[Start of section]

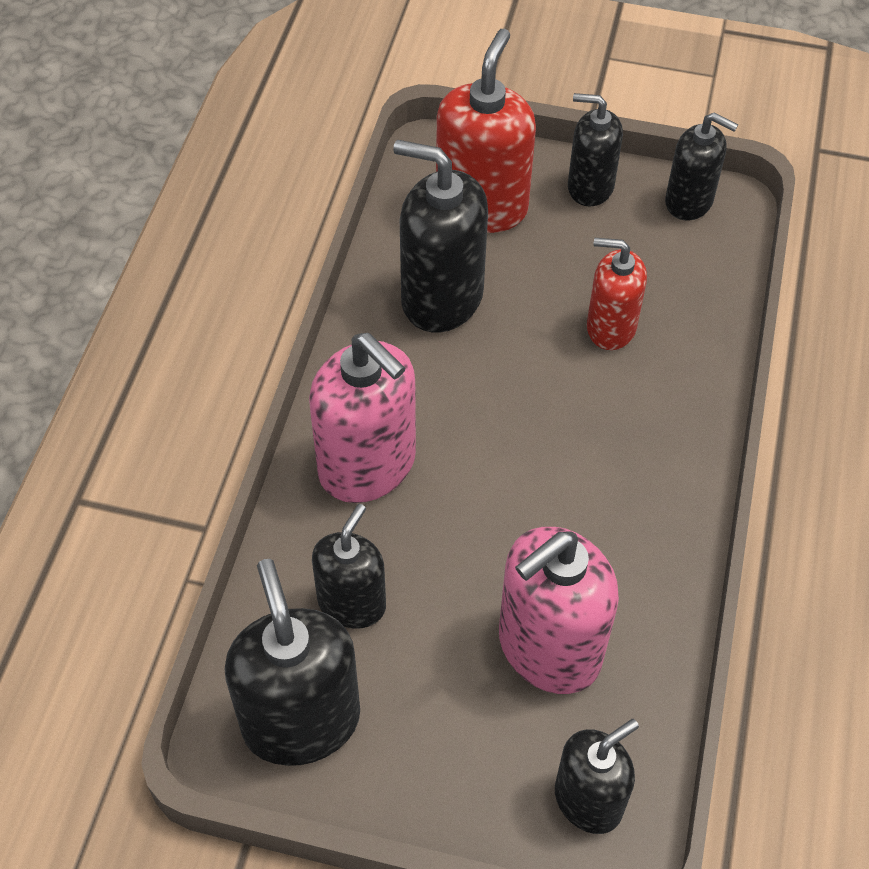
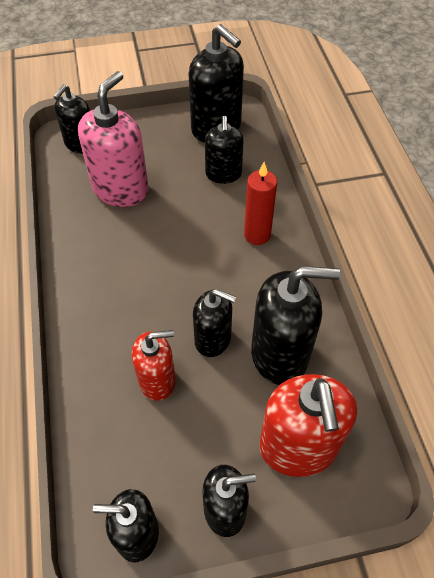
camera: 155 degrees right, 0 degrees up
pink soap dispenser [309,333,416,503] -> red candle [244,162,277,245]
none -> black soap dispenser [193,289,236,357]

[End of section]

### Task instructions
Find how many lines above include "soap", then write only that count.

### Answer space
2